-------- RECORDS TO PROCESS --------
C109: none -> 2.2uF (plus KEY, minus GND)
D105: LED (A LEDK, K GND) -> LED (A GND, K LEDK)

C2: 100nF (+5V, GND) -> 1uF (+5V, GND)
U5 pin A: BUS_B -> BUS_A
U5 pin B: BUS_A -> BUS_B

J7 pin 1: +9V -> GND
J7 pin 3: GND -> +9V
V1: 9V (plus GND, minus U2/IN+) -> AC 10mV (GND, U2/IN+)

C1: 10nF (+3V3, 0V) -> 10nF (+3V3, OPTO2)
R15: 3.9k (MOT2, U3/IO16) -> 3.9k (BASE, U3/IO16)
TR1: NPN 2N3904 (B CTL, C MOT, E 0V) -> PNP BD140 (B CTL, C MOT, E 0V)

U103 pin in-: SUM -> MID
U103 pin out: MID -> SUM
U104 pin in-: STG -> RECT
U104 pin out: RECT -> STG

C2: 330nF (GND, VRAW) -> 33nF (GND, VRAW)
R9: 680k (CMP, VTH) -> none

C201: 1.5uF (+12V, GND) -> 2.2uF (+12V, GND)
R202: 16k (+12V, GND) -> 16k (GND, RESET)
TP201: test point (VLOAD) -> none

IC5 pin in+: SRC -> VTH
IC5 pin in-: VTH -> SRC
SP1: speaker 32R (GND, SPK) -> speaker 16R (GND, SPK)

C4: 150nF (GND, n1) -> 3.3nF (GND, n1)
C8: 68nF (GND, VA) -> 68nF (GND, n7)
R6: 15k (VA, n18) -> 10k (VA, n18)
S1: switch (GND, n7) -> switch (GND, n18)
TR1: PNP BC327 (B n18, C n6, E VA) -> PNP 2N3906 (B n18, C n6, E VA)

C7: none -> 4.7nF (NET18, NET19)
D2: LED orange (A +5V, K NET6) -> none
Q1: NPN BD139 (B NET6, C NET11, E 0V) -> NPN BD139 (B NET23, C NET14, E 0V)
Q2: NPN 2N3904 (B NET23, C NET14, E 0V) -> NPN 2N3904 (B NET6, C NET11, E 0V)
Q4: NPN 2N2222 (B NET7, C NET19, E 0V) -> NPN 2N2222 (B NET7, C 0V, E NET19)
--------
## EXERCISE DIRECTIONS
The full set of entries must be restated exactly, with none omitted.

## EXERCISE RESULT
C109: none -> 2.2uF (plus KEY, minus GND)
D105: LED (A LEDK, K GND) -> LED (A GND, K LEDK)

C2: 100nF (+5V, GND) -> 1uF (+5V, GND)
U5 pin A: BUS_B -> BUS_A
U5 pin B: BUS_A -> BUS_B

J7 pin 1: +9V -> GND
J7 pin 3: GND -> +9V
V1: 9V (plus GND, minus U2/IN+) -> AC 10mV (GND, U2/IN+)

C1: 10nF (+3V3, 0V) -> 10nF (+3V3, OPTO2)
R15: 3.9k (MOT2, U3/IO16) -> 3.9k (BASE, U3/IO16)
TR1: NPN 2N3904 (B CTL, C MOT, E 0V) -> PNP BD140 (B CTL, C MOT, E 0V)

U103 pin in-: SUM -> MID
U103 pin out: MID -> SUM
U104 pin in-: STG -> RECT
U104 pin out: RECT -> STG

C2: 330nF (GND, VRAW) -> 33nF (GND, VRAW)
R9: 680k (CMP, VTH) -> none

C201: 1.5uF (+12V, GND) -> 2.2uF (+12V, GND)
R202: 16k (+12V, GND) -> 16k (GND, RESET)
TP201: test point (VLOAD) -> none

IC5 pin in+: SRC -> VTH
IC5 pin in-: VTH -> SRC
SP1: speaker 32R (GND, SPK) -> speaker 16R (GND, SPK)

C4: 150nF (GND, n1) -> 3.3nF (GND, n1)
C8: 68nF (GND, VA) -> 68nF (GND, n7)
R6: 15k (VA, n18) -> 10k (VA, n18)
S1: switch (GND, n7) -> switch (GND, n18)
TR1: PNP BC327 (B n18, C n6, E VA) -> PNP 2N3906 (B n18, C n6, E VA)

C7: none -> 4.7nF (NET18, NET19)
D2: LED orange (A +5V, K NET6) -> none
Q1: NPN BD139 (B NET6, C NET11, E 0V) -> NPN BD139 (B NET23, C NET14, E 0V)
Q2: NPN 2N3904 (B NET23, C NET14, E 0V) -> NPN 2N3904 (B NET6, C NET11, E 0V)
Q4: NPN 2N2222 (B NET7, C NET19, E 0V) -> NPN 2N2222 (B NET7, C 0V, E NET19)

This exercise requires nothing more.